To do: For this exercise, reproduce the entries below exactly, but only from the line containing "camera: 45 degrees left, 30 degrees up" through the line containing "(731, 583) = (687, 278): orange", both included.

Supplied records:
# # #

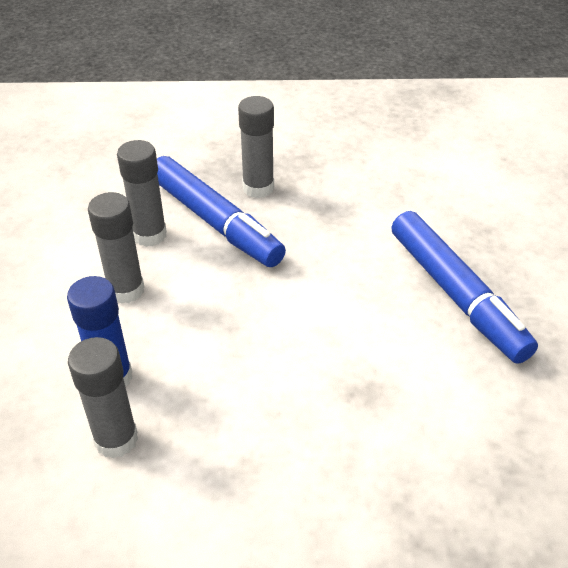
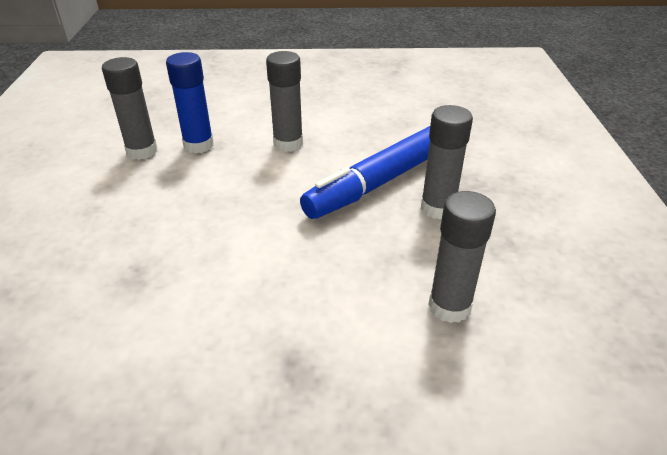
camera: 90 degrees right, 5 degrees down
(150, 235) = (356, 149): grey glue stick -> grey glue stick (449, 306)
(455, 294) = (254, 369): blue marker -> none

# # #

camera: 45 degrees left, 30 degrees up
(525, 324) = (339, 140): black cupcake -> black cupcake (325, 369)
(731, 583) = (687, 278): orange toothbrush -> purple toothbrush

# # #

Output for this exercise:
camera: 45 degrees left, 30 degrees up
(525, 324) = (339, 140): black cupcake -> black cupcake (325, 369)
(731, 583) = (687, 278): orange toothbrush -> purple toothbrush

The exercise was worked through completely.